(Dataset content Opens)

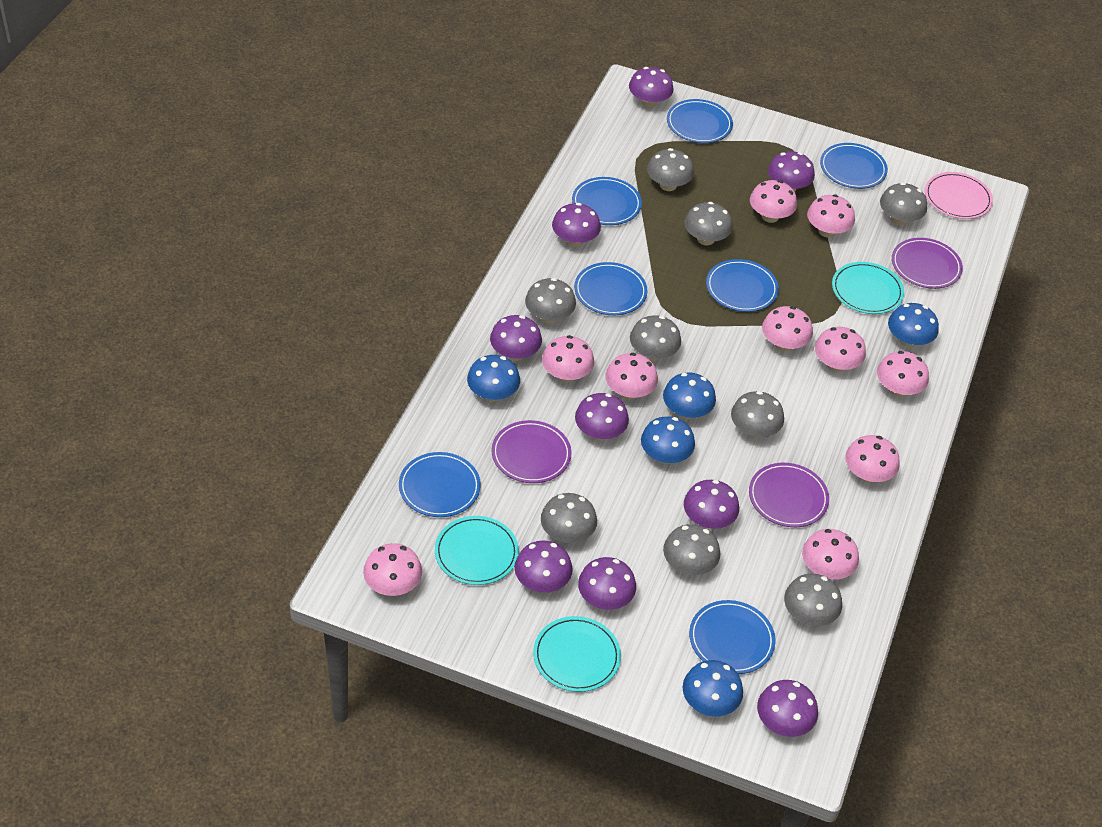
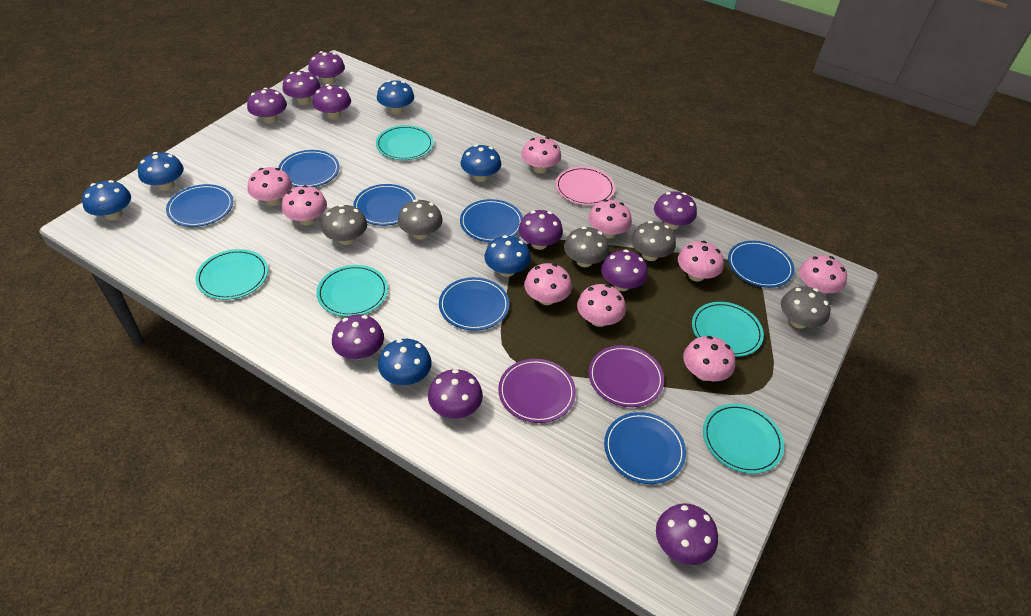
blue mushroom: 5 -> 6
grey mushroom: 9 -> 5
pink mushroom: 10 -> 9
purple mushroom: 9 -> 10
purple plate: 3 -> 2
turquoise plate: 3 -> 5

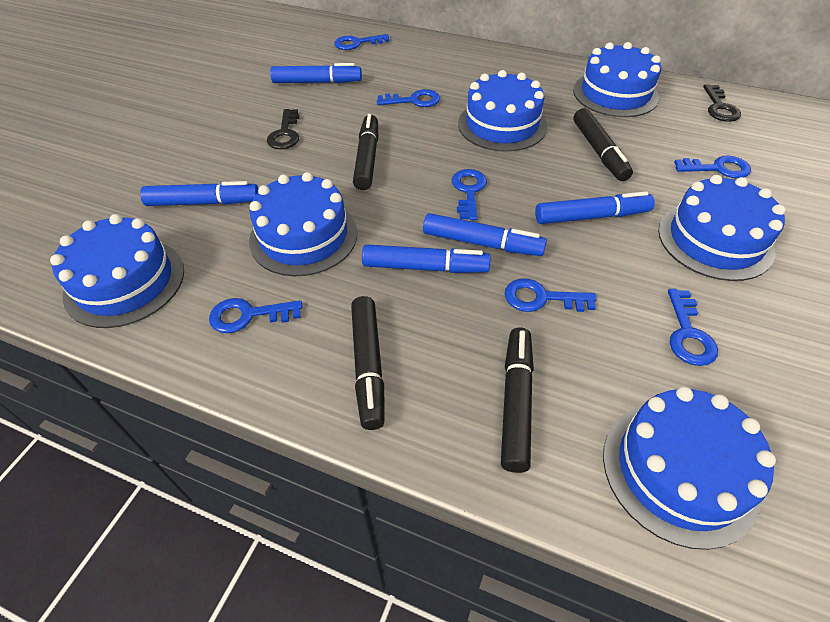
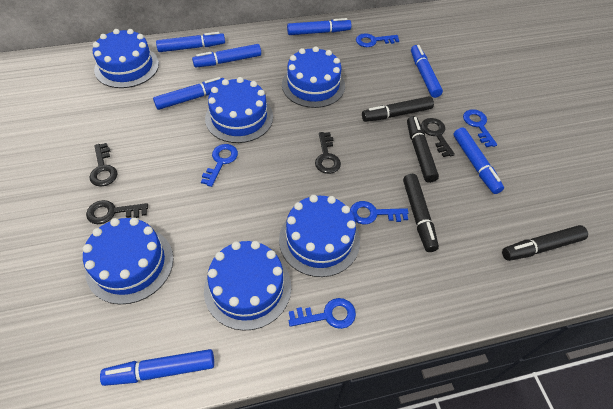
black key: 2 -> 4
blue key: 7 -> 5
blue marker: 5 -> 7

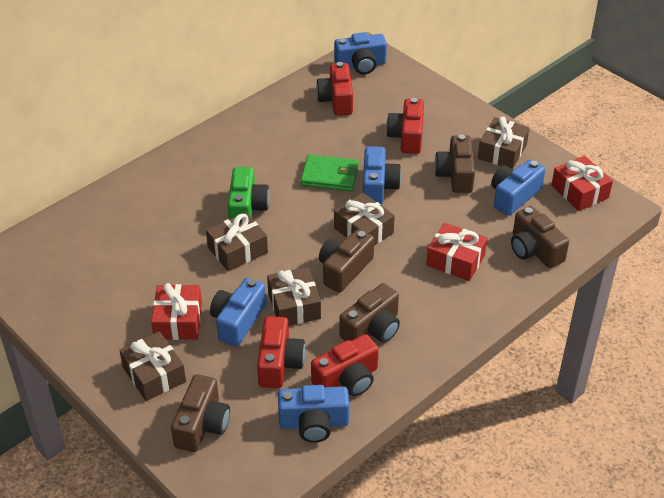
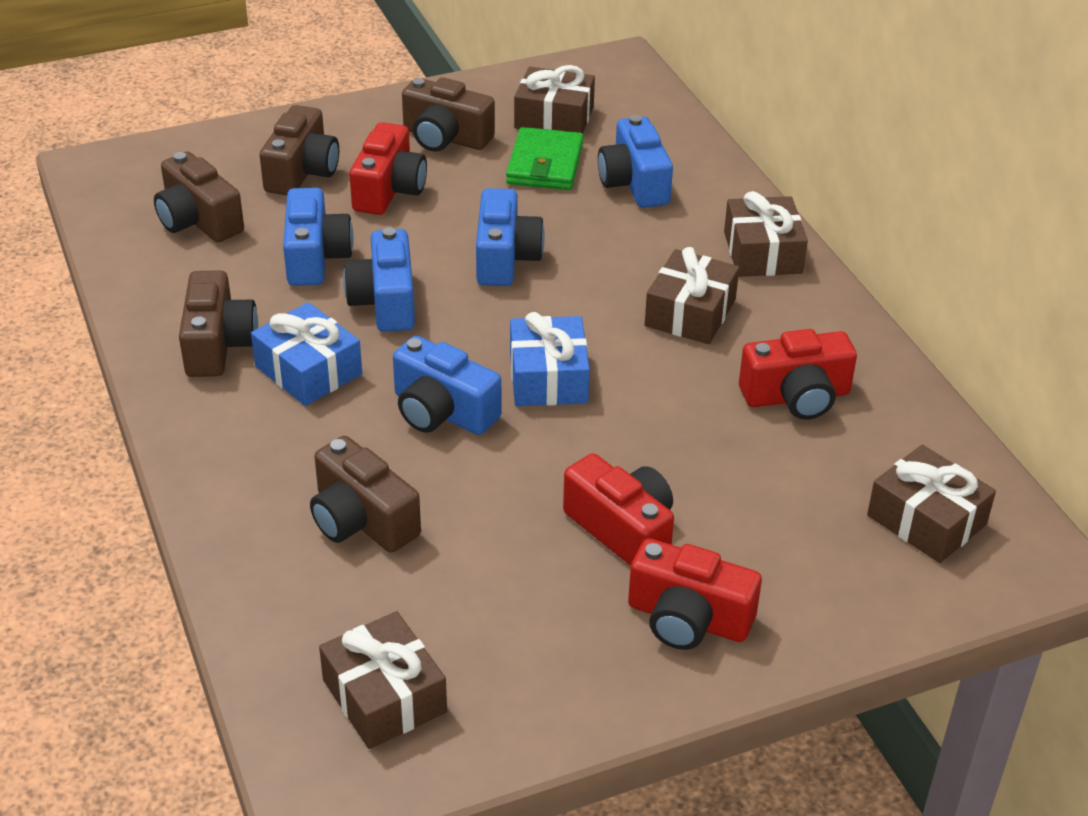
blue gift: 0 -> 2
green camera: 1 -> 0
red gift: 3 -> 0

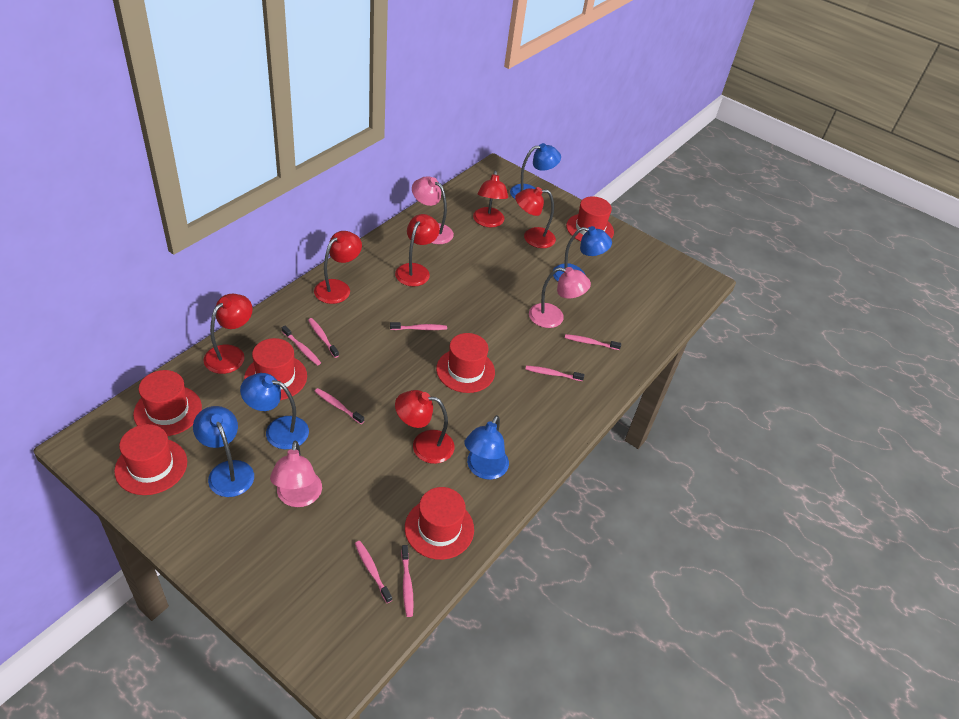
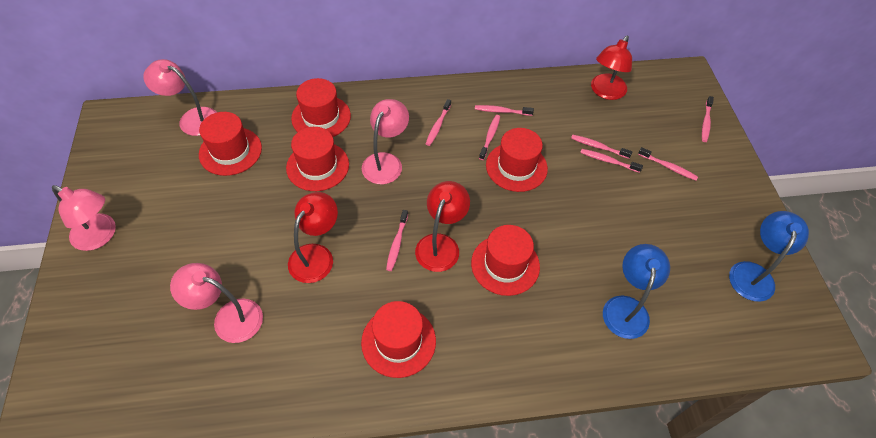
blue lamp: 5 -> 2
pink lamp: 3 -> 4
red lamp: 6 -> 3

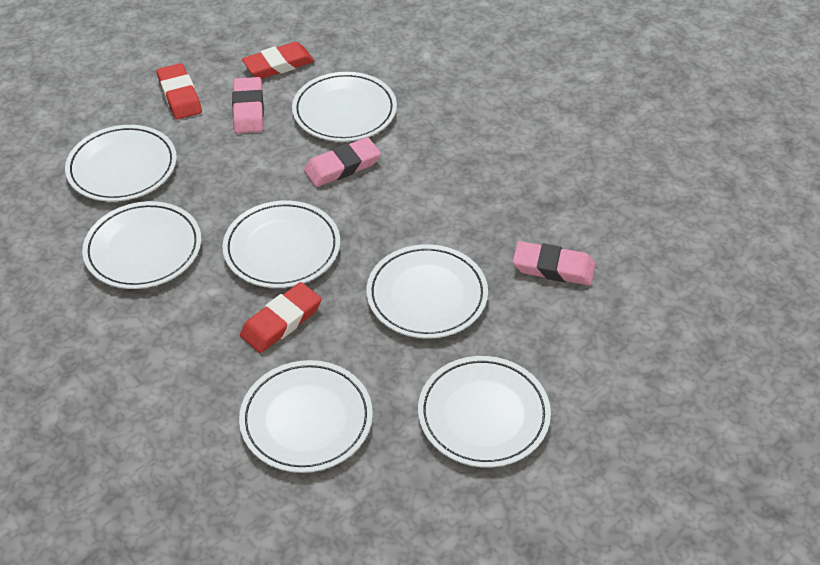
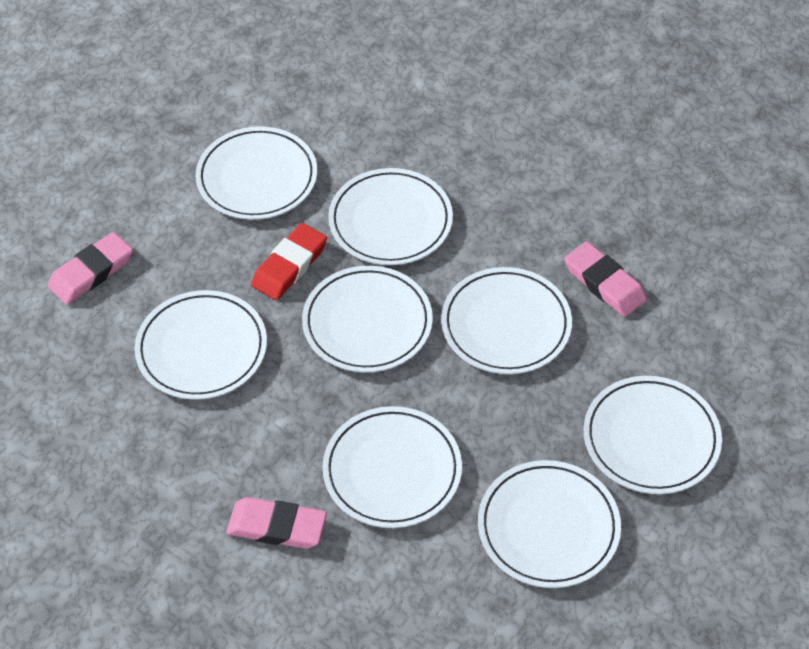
red eraser: 3 -> 1
white plate: 7 -> 8

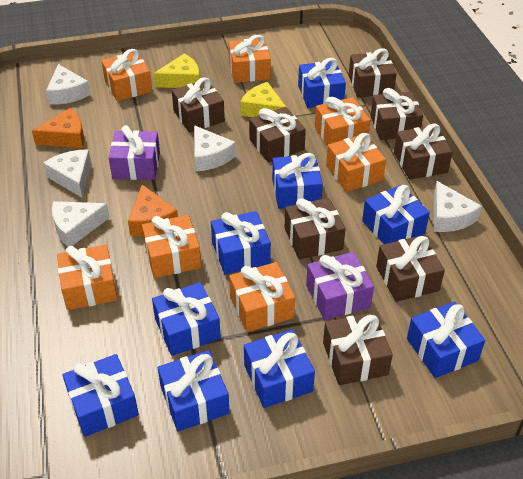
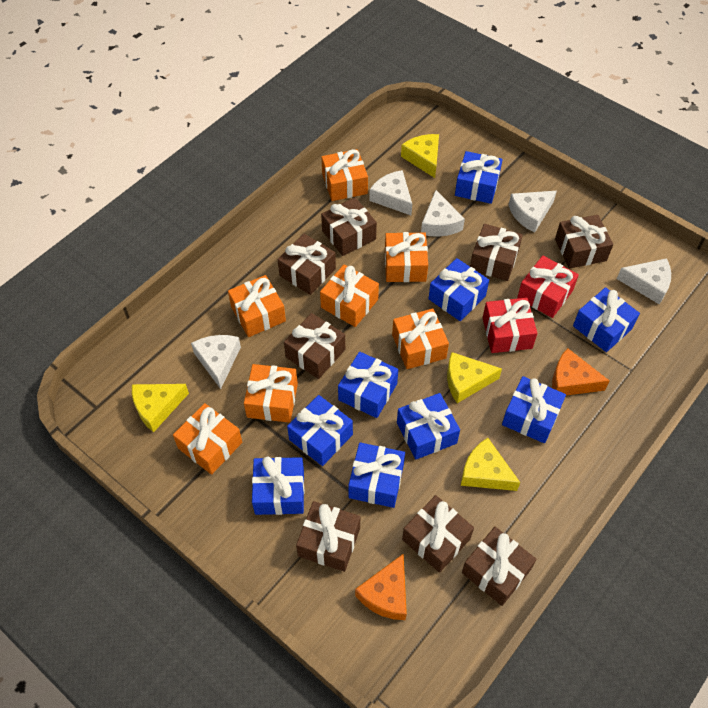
purple gift: 2 -> 0
red gift: 0 -> 2
yellow cheese: 2 -> 4

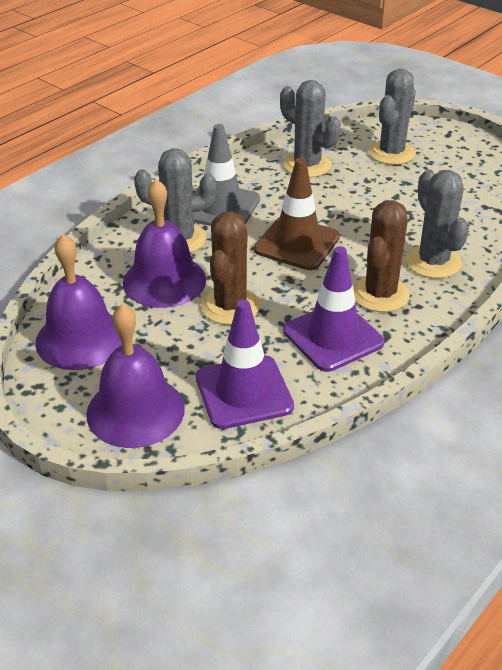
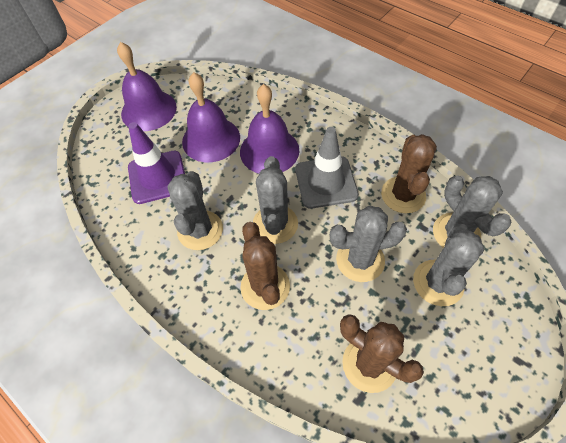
brown cactus: 2 -> 3
brown traffic cone: 1 -> 0
grey cactus: 4 -> 5
purple traffic cone: 2 -> 1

(Dataset content Closes)

Aim of the task: Copy only this from above: the line containing "green camera: 1 -> 0", the line containing "grey cactus: 4 -> 5", and all lines between, printed exactly. Leave out the pictures.

Answer to the exercise:
green camera: 1 -> 0
red gift: 3 -> 0

blue lamp: 5 -> 2
pink lamp: 3 -> 4
red lamp: 6 -> 3

red eraser: 3 -> 1
white plate: 7 -> 8

purple gift: 2 -> 0
red gift: 0 -> 2
yellow cheese: 2 -> 4

brown cactus: 2 -> 3
brown traffic cone: 1 -> 0
grey cactus: 4 -> 5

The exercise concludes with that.